= Data provided =
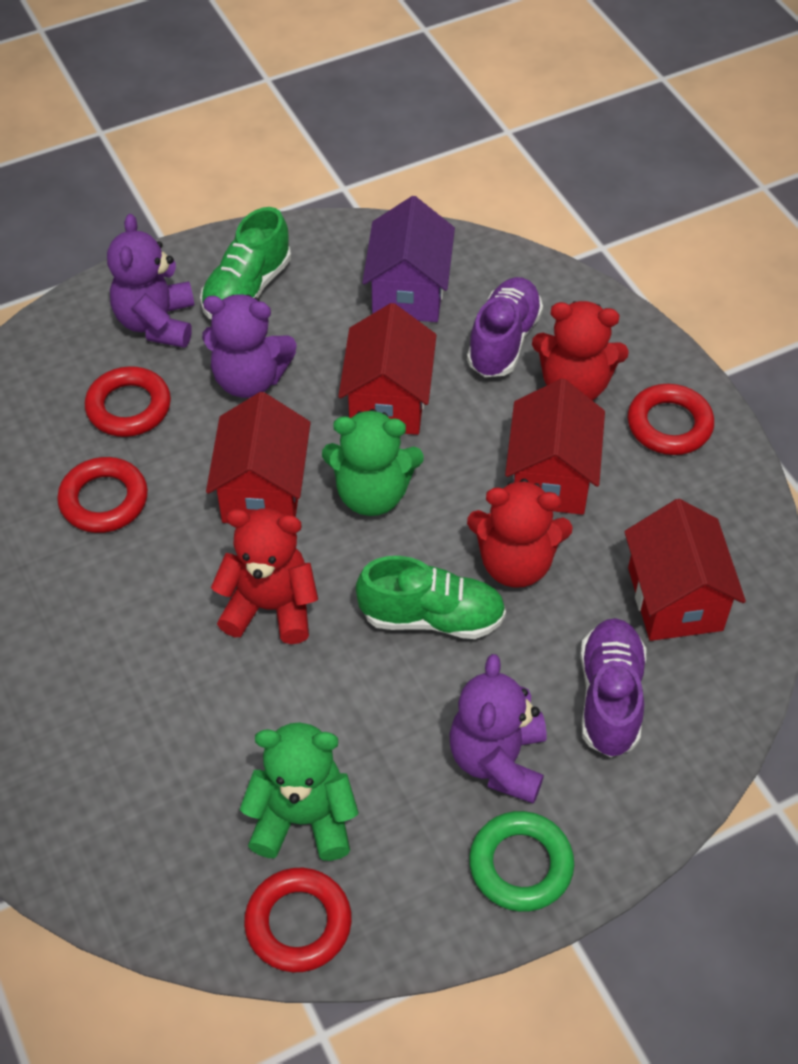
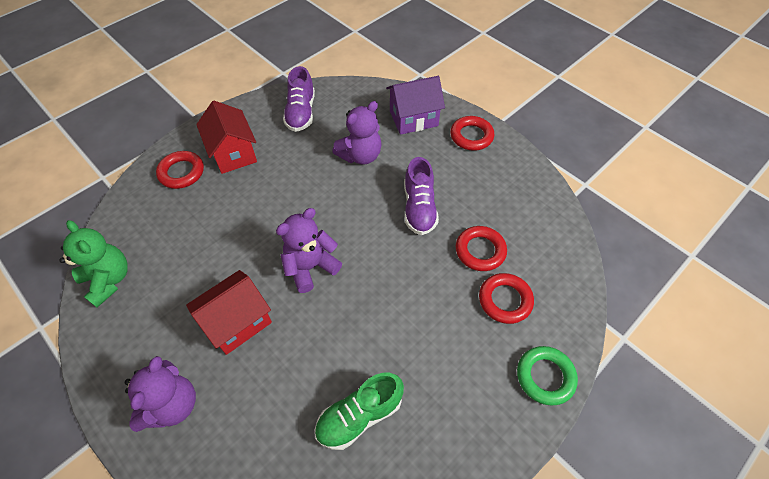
green shoe: 2 -> 1
green teddy bear: 2 -> 1
red house: 4 -> 2
red teddy bear: 3 -> 0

= Problem description =
This exercise asks for the data above to be given again exactly, without pictures.

= Answer box =
green shoe: 2 -> 1
green teddy bear: 2 -> 1
red house: 4 -> 2
red teddy bear: 3 -> 0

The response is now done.